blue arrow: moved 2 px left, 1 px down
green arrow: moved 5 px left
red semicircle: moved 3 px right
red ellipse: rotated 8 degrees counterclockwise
============================================================
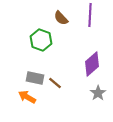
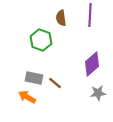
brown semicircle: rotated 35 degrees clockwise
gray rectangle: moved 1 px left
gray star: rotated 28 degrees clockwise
============================================================
Try it:
Starting at the line with "blue arrow: moved 2 px left, 1 px down" and ending at the line with "red ellipse: rotated", print each line of the listing above exactly, with no other lines.

Answer box:
blue arrow: moved 2 px left, 1 px down
green arrow: moved 5 px left
red semicircle: moved 3 px right
red ellipse: rotated 8 degrees counterclockwise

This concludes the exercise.